[Opening GIVEN ENTRIES section]
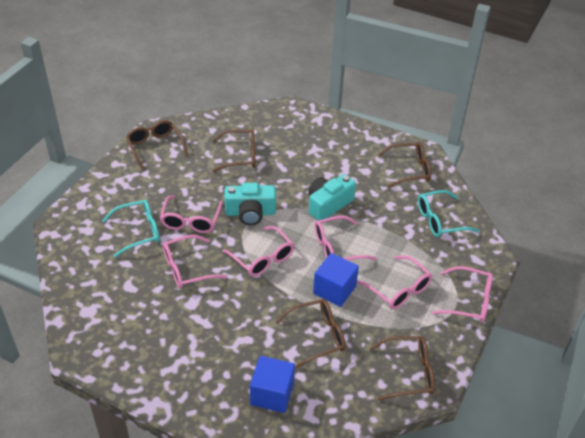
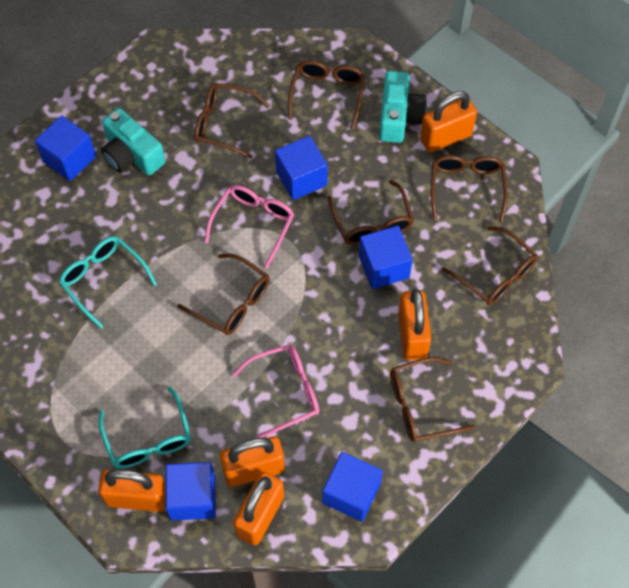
blue cube: 2 -> 5
brown glasses: 5 -> 7
orange padlock: 0 -> 5
pink glasses: 6 -> 2

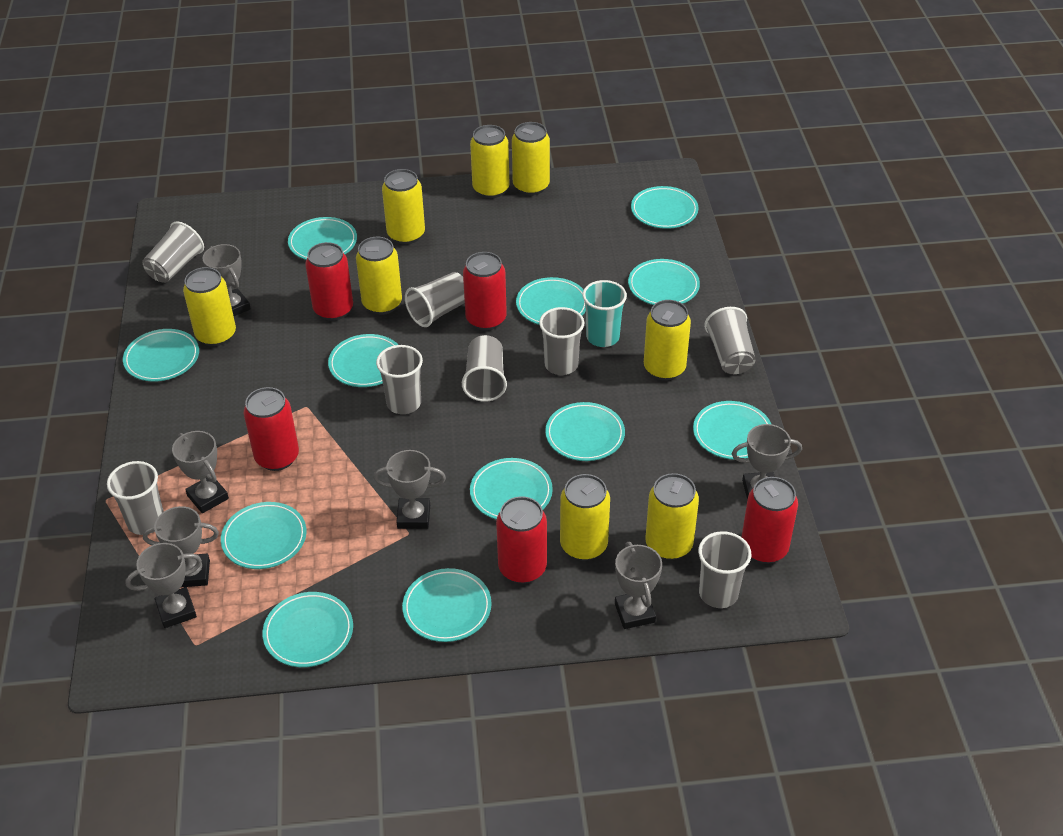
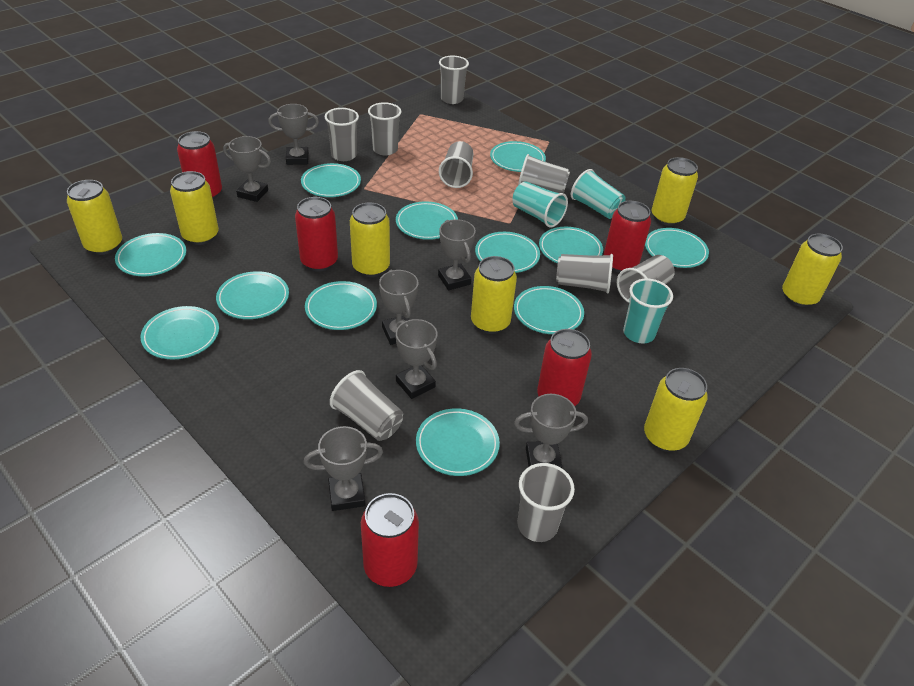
grey cup: 8 -> 9
turquoise cup: 1 -> 3
yellow can: 8 -> 7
[Closing GIVEN ENTRIES section]
## TASK GOAL
All entries above are to be set down word for word, and the pictures are to be left out.

## WRITTEN SOLUTION
blue cube: 2 -> 5
brown glasses: 5 -> 7
orange padlock: 0 -> 5
pink glasses: 6 -> 2

grey cup: 8 -> 9
turquoise cup: 1 -> 3
yellow can: 8 -> 7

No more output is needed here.